Records excerpted from a collection:

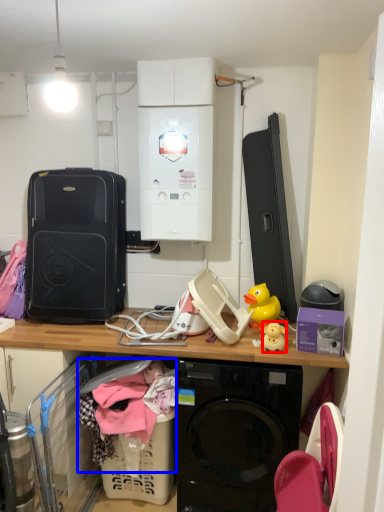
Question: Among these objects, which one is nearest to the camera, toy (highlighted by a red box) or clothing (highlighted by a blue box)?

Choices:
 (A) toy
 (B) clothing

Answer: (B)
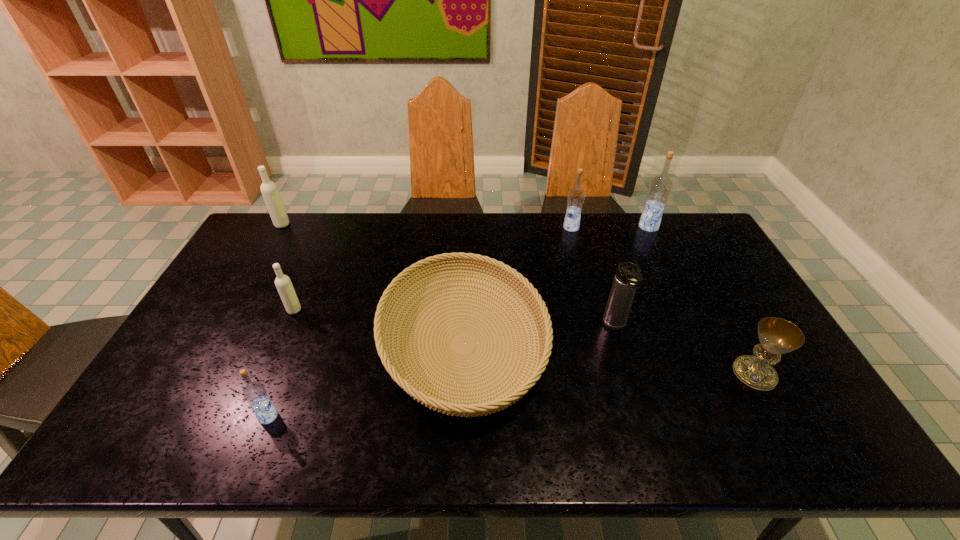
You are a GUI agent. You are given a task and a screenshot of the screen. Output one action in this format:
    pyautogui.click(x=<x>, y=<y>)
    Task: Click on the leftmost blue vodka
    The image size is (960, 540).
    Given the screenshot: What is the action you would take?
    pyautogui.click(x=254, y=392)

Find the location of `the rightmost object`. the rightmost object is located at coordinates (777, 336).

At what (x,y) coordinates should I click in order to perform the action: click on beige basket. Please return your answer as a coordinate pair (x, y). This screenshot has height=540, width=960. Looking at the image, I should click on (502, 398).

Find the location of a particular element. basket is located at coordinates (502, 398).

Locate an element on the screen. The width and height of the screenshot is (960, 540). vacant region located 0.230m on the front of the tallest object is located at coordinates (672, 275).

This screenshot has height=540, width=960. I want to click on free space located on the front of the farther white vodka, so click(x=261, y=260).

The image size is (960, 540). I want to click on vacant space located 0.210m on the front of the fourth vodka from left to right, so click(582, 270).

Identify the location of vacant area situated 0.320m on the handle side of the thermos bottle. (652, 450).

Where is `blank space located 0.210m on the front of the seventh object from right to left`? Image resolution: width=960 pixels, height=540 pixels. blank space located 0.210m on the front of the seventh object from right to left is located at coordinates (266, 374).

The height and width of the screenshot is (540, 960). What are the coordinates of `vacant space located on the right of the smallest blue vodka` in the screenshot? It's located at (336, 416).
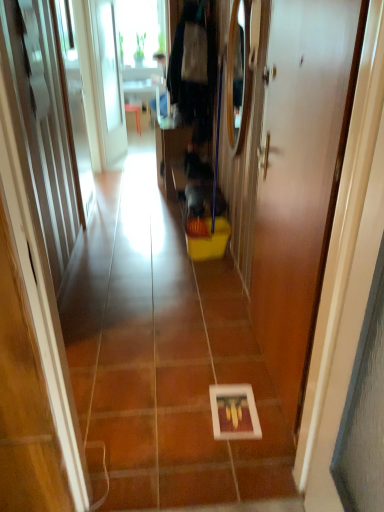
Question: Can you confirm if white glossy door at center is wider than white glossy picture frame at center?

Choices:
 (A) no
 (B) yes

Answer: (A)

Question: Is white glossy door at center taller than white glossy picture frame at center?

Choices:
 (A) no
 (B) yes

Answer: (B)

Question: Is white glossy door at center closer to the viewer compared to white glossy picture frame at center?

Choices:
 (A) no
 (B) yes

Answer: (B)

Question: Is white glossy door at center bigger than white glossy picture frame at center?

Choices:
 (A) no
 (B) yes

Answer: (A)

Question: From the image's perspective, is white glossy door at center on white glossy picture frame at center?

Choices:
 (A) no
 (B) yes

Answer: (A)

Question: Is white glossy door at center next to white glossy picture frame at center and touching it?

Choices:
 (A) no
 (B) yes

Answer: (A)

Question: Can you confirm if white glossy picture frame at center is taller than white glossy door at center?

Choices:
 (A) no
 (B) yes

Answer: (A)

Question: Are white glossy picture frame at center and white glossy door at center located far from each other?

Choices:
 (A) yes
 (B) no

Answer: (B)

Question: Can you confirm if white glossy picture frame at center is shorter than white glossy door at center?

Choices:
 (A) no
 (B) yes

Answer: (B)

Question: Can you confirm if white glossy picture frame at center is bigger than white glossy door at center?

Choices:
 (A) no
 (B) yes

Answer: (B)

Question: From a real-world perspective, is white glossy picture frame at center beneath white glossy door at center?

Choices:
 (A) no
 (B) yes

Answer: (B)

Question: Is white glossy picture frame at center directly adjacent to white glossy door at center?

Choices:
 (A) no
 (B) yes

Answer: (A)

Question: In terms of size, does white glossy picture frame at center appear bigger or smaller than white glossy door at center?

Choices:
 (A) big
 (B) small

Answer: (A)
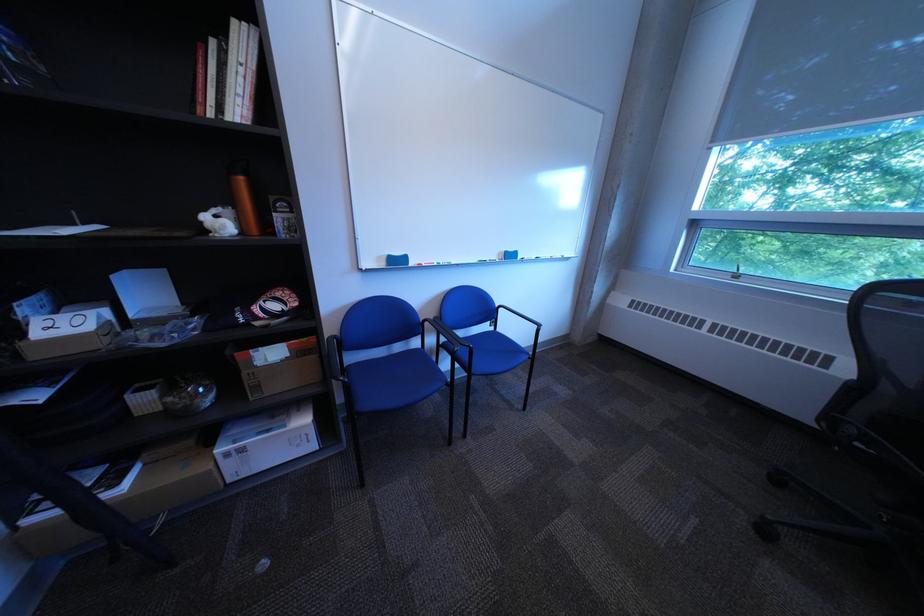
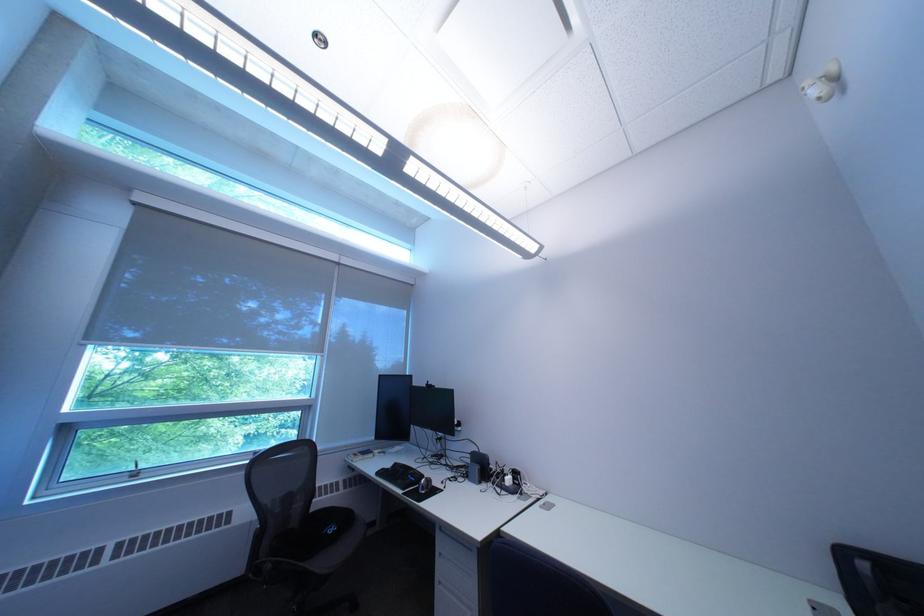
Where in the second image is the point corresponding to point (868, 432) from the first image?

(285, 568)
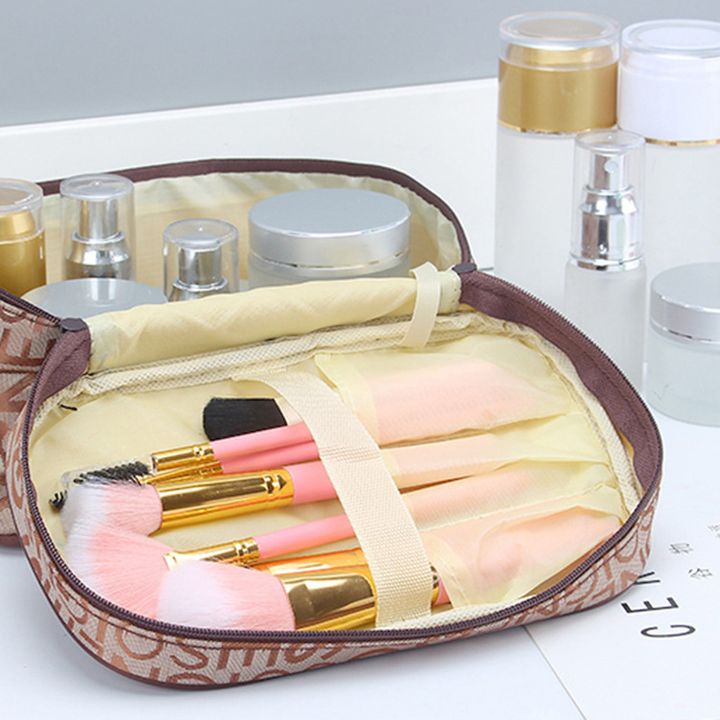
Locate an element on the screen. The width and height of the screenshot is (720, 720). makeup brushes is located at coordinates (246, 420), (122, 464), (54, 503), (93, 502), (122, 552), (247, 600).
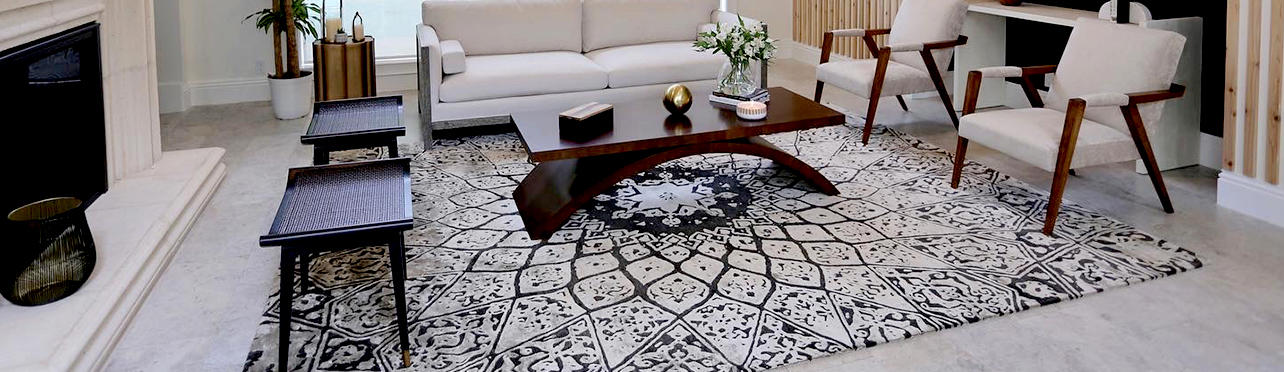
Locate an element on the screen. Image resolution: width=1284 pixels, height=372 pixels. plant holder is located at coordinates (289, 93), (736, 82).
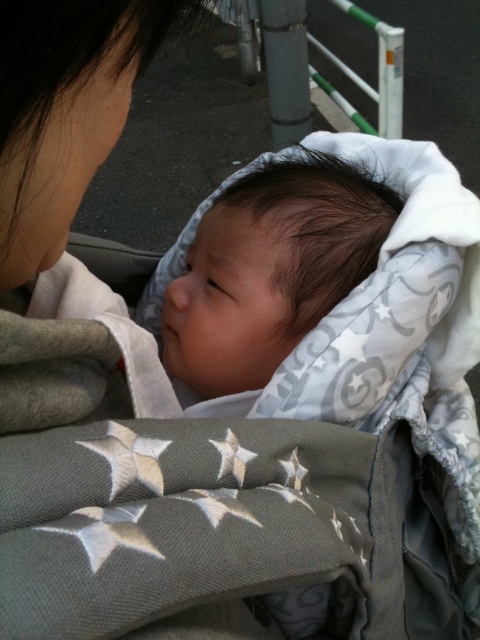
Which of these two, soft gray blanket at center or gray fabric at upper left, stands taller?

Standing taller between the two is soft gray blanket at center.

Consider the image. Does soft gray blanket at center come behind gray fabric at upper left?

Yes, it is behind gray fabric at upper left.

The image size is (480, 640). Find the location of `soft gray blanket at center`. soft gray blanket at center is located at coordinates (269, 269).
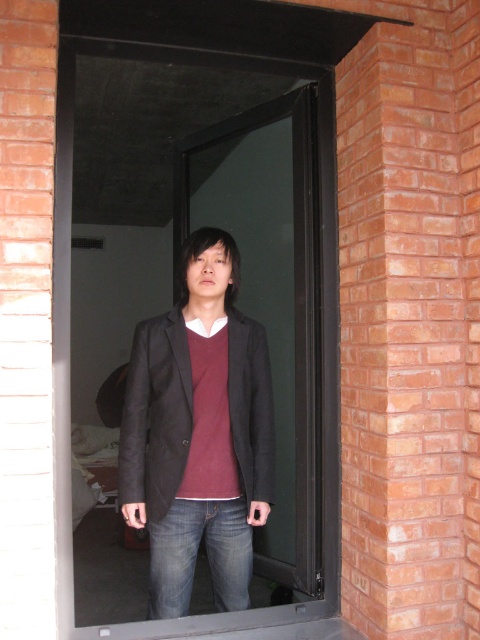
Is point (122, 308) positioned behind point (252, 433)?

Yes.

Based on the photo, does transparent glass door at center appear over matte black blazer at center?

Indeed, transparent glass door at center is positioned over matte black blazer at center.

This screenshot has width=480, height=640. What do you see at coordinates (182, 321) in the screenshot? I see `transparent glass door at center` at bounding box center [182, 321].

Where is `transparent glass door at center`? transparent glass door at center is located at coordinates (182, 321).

> **Task goal**
Please filter the records above, keeping only the lines that contain the word "behind", and copy each of those lines in full.

> **Task solution**
Consider the image. Does soft gray blanket at center come behind gray fabric at upper left?
Yes, it is behind gray fabric at upper left.
Is point (122, 308) positioned behind point (252, 433)?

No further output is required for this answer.